» **Provided material**:

━━━━━━━━━━

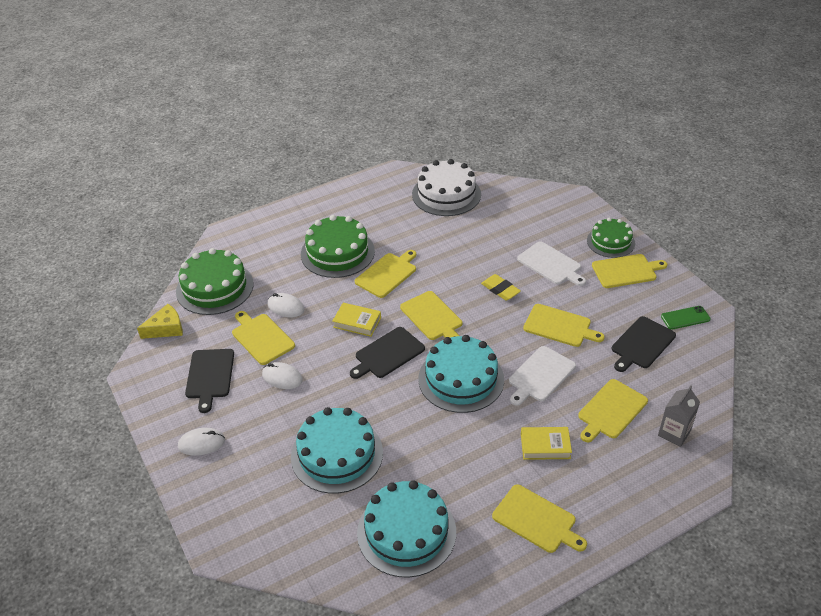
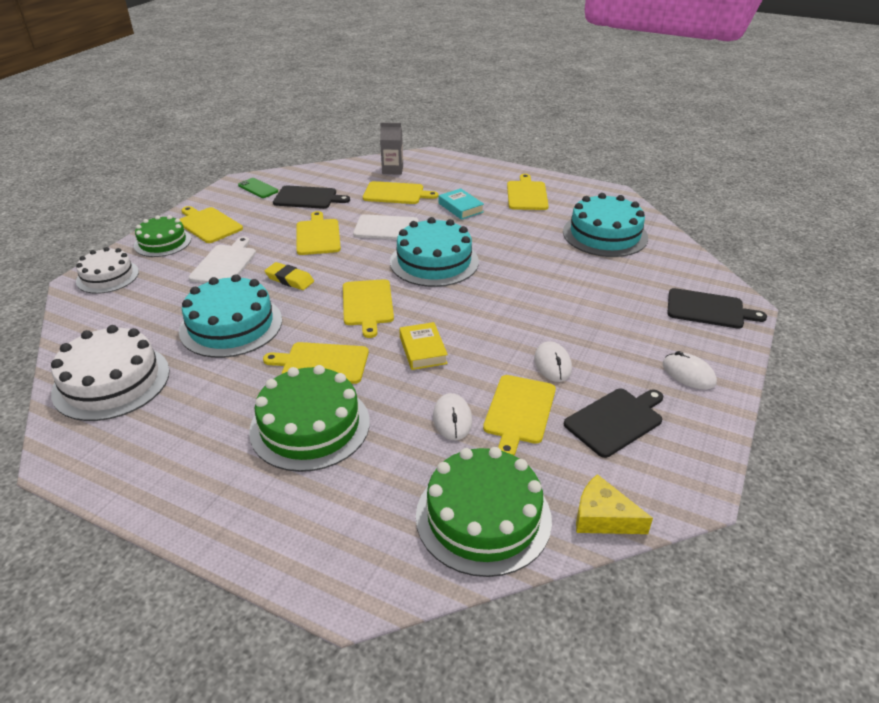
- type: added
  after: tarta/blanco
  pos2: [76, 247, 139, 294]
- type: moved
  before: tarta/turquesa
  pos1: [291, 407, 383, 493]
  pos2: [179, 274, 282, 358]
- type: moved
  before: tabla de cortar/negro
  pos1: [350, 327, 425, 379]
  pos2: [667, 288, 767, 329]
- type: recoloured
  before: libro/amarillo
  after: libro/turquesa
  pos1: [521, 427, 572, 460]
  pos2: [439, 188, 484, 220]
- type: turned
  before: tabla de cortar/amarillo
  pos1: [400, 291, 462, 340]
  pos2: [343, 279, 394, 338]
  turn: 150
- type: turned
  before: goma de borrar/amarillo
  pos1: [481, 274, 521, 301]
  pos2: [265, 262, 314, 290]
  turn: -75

━━━━━━━━━━

» **Assignment**:
From top to bottom, restate the records above exactly and omit every picture.

» **Expected answer**:
- type: added
  after: tarta/blanco
  pos2: [76, 247, 139, 294]
- type: moved
  before: tarta/turquesa
  pos1: [291, 407, 383, 493]
  pos2: [179, 274, 282, 358]
- type: moved
  before: tabla de cortar/negro
  pos1: [350, 327, 425, 379]
  pos2: [667, 288, 767, 329]
- type: recoloured
  before: libro/amarillo
  after: libro/turquesa
  pos1: [521, 427, 572, 460]
  pos2: [439, 188, 484, 220]
- type: turned
  before: tabla de cortar/amarillo
  pos1: [400, 291, 462, 340]
  pos2: [343, 279, 394, 338]
  turn: 150
- type: turned
  before: goma de borrar/amarillo
  pos1: [481, 274, 521, 301]
  pos2: [265, 262, 314, 290]
  turn: -75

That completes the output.